/---

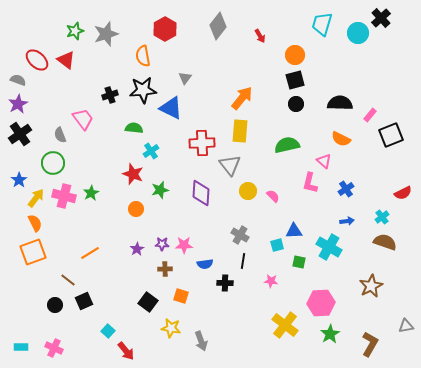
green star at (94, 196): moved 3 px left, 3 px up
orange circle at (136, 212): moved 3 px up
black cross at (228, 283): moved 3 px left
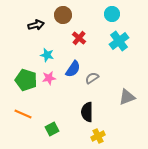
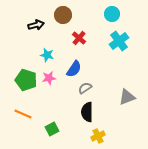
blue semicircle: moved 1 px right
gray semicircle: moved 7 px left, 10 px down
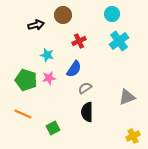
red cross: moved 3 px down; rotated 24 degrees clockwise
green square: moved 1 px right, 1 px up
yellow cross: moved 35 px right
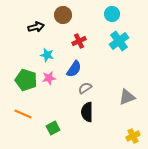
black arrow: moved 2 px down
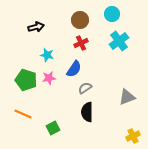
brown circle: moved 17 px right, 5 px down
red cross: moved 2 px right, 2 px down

\---

### Written request:
Copy out the listing above word for word, leaving the pictures out of your answer.

### Full output:
green star at (94, 196): moved 3 px left, 3 px up
orange circle at (136, 212): moved 3 px up
black cross at (228, 283): moved 3 px left
blue semicircle: moved 1 px right
gray semicircle: moved 7 px left, 10 px down
red cross: moved 3 px down; rotated 24 degrees clockwise
green square: moved 1 px right, 1 px up
yellow cross: moved 35 px right
black arrow: moved 2 px down
brown circle: moved 17 px right, 5 px down
red cross: moved 2 px right, 2 px down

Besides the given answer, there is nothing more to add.